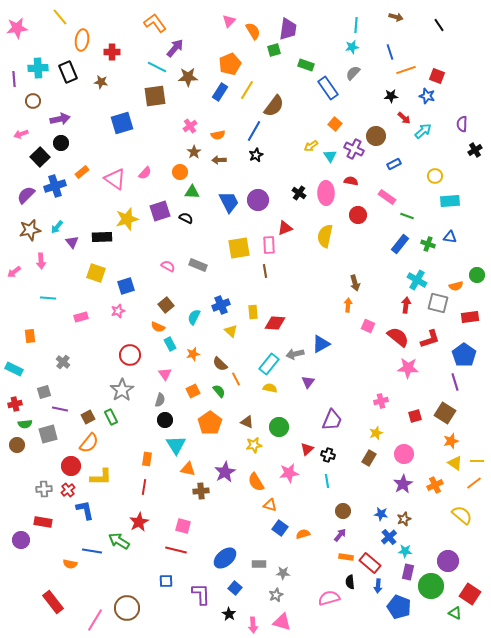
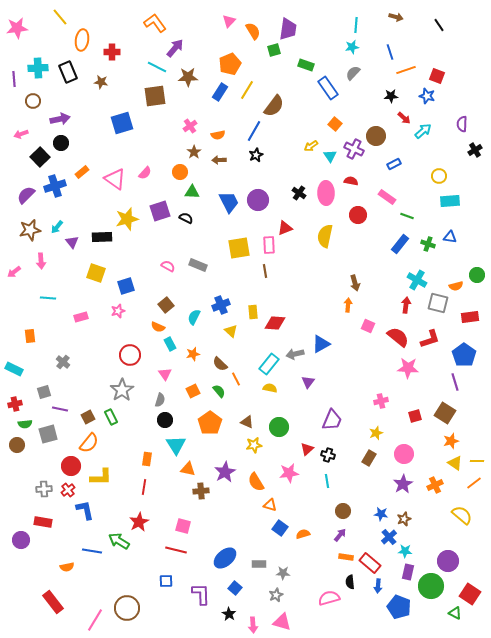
yellow circle at (435, 176): moved 4 px right
orange semicircle at (70, 564): moved 3 px left, 3 px down; rotated 24 degrees counterclockwise
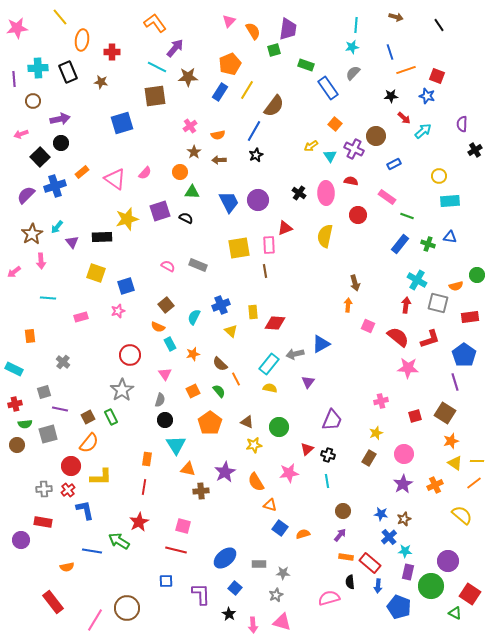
brown star at (30, 230): moved 2 px right, 4 px down; rotated 20 degrees counterclockwise
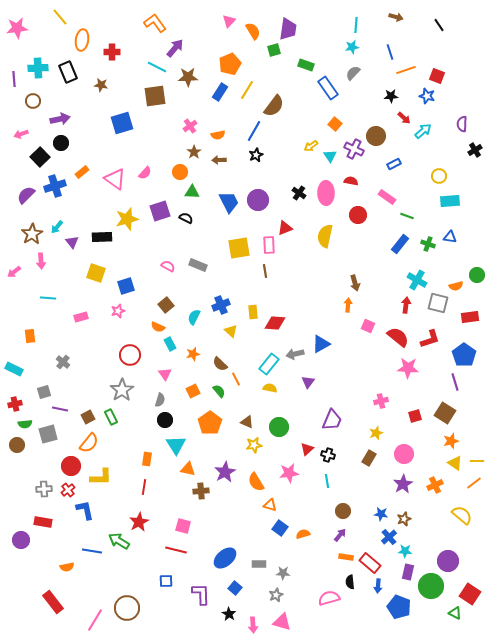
brown star at (101, 82): moved 3 px down
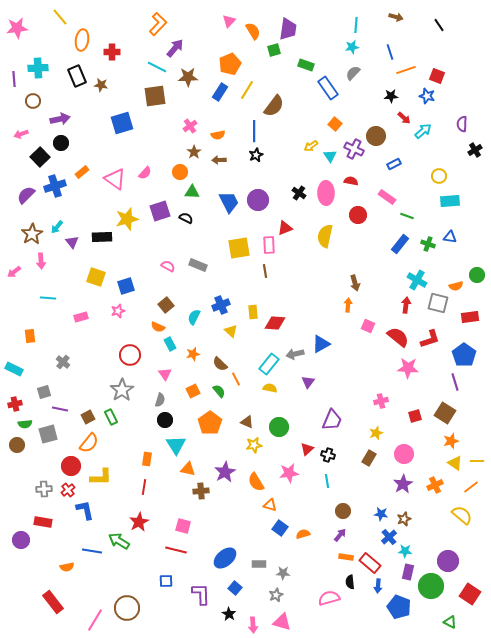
orange L-shape at (155, 23): moved 3 px right, 1 px down; rotated 80 degrees clockwise
black rectangle at (68, 72): moved 9 px right, 4 px down
blue line at (254, 131): rotated 30 degrees counterclockwise
yellow square at (96, 273): moved 4 px down
orange line at (474, 483): moved 3 px left, 4 px down
green triangle at (455, 613): moved 5 px left, 9 px down
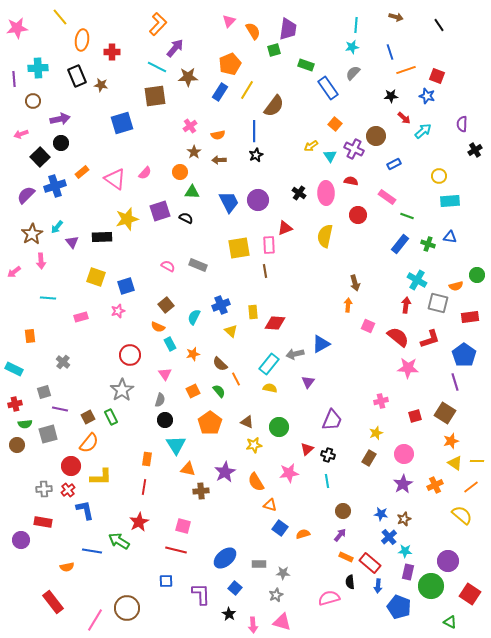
orange rectangle at (346, 557): rotated 16 degrees clockwise
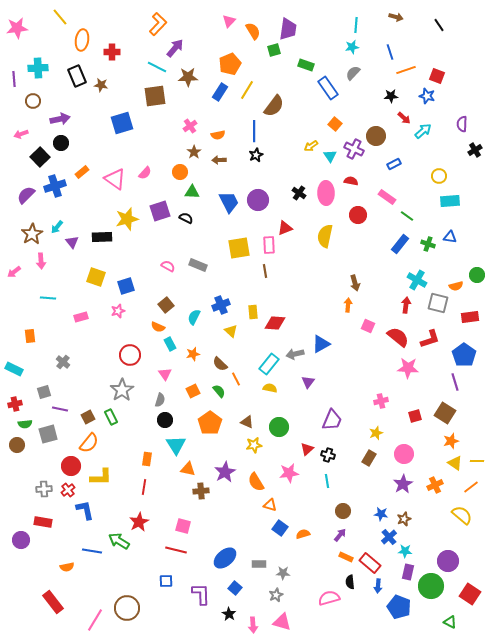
green line at (407, 216): rotated 16 degrees clockwise
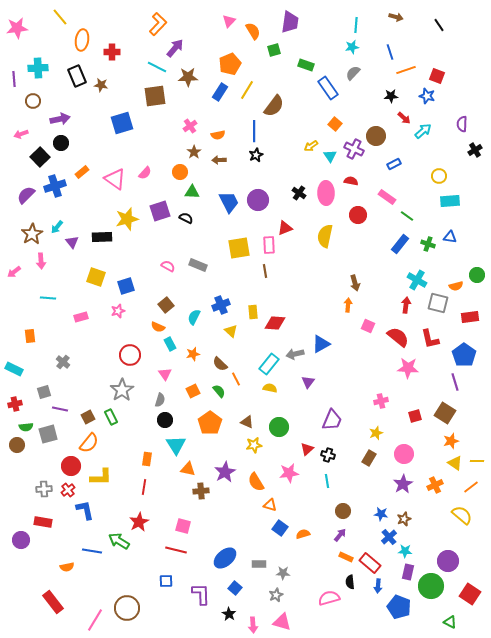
purple trapezoid at (288, 29): moved 2 px right, 7 px up
red L-shape at (430, 339): rotated 95 degrees clockwise
green semicircle at (25, 424): moved 1 px right, 3 px down
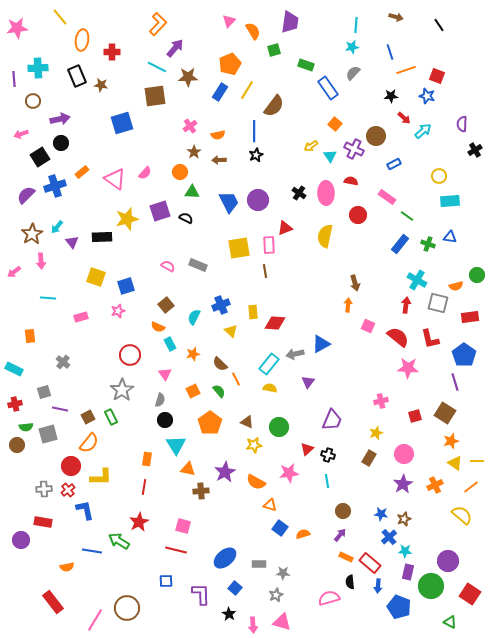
black square at (40, 157): rotated 12 degrees clockwise
orange semicircle at (256, 482): rotated 30 degrees counterclockwise
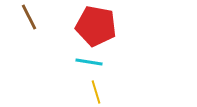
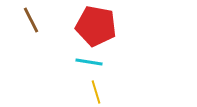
brown line: moved 2 px right, 3 px down
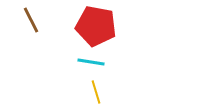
cyan line: moved 2 px right
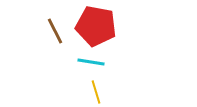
brown line: moved 24 px right, 11 px down
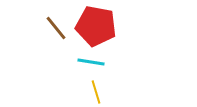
brown line: moved 1 px right, 3 px up; rotated 12 degrees counterclockwise
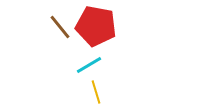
brown line: moved 4 px right, 1 px up
cyan line: moved 2 px left, 3 px down; rotated 40 degrees counterclockwise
-=-=-
Goal
Lay out the motion lines in the rows above as a numbered list, leaving out the pictures and any blank lines.

The completed task
1. yellow circle at (435, 176): moved 4 px right
2. orange semicircle at (70, 564): moved 3 px left, 3 px down; rotated 24 degrees counterclockwise
3. brown star at (30, 230): moved 2 px right, 4 px down; rotated 20 degrees counterclockwise
4. brown star at (101, 82): moved 3 px down
5. orange L-shape at (155, 23): moved 3 px right, 1 px down; rotated 80 degrees clockwise
6. black rectangle at (68, 72): moved 9 px right, 4 px down
7. blue line at (254, 131): rotated 30 degrees counterclockwise
8. yellow square at (96, 273): moved 4 px down
9. orange line at (474, 483): moved 3 px left, 4 px down
10. green triangle at (455, 613): moved 5 px left, 9 px down
11. orange rectangle at (346, 557): rotated 16 degrees clockwise
12. green line at (407, 216): rotated 16 degrees clockwise
13. purple trapezoid at (288, 29): moved 2 px right, 7 px up
14. red L-shape at (430, 339): rotated 95 degrees clockwise
15. green semicircle at (25, 424): moved 1 px right, 3 px down
16. black square at (40, 157): rotated 12 degrees clockwise
17. orange semicircle at (256, 482): rotated 30 degrees counterclockwise
18. brown line: moved 2 px right, 3 px down
19. cyan line: moved 2 px right
20. brown line: moved 24 px right, 11 px down
21. brown line: moved 1 px right, 3 px up; rotated 12 degrees counterclockwise
22. brown line: moved 4 px right, 1 px up
23. cyan line: moved 2 px left, 3 px down; rotated 40 degrees counterclockwise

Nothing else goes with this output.